Your reply should hold the line containing "camera: 30 degrees left, 5 degrees down" and every later line of the records, reproduced exactly, and no other lines.
Start of Provided records
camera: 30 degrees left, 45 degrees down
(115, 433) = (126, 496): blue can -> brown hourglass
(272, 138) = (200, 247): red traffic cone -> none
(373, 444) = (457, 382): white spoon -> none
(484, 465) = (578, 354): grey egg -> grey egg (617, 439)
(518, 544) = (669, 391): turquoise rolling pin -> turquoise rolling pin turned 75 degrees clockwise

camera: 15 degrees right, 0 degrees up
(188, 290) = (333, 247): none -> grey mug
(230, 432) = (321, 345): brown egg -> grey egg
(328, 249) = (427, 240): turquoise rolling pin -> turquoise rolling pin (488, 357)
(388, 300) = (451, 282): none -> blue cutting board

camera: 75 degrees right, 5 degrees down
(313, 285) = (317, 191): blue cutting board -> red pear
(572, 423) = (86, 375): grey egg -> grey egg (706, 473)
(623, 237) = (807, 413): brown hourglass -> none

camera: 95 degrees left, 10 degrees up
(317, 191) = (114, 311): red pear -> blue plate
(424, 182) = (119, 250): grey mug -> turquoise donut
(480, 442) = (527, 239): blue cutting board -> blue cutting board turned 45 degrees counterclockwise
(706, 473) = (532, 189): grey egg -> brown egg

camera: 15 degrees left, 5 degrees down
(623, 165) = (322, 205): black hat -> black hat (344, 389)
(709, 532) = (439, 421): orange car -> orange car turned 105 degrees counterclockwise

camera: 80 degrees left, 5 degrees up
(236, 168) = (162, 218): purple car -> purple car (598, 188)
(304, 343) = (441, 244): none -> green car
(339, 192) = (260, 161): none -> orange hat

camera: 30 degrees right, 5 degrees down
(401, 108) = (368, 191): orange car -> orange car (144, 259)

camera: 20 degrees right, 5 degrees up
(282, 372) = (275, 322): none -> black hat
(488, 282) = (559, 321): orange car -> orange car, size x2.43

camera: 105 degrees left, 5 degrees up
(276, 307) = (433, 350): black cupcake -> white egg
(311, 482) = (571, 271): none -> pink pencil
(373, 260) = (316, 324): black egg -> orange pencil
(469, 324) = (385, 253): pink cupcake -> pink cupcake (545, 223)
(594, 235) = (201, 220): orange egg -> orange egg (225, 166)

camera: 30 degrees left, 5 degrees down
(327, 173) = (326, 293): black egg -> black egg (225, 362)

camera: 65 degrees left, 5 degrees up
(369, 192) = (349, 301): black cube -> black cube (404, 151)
End of Provided records
Answer below
camera: 30 degrees left, 5 degrees down
(327, 173) = (326, 293): black egg -> black egg (225, 362)

camera: 65 degrees left, 5 degrees up
(369, 192) = (349, 301): black cube -> black cube (404, 151)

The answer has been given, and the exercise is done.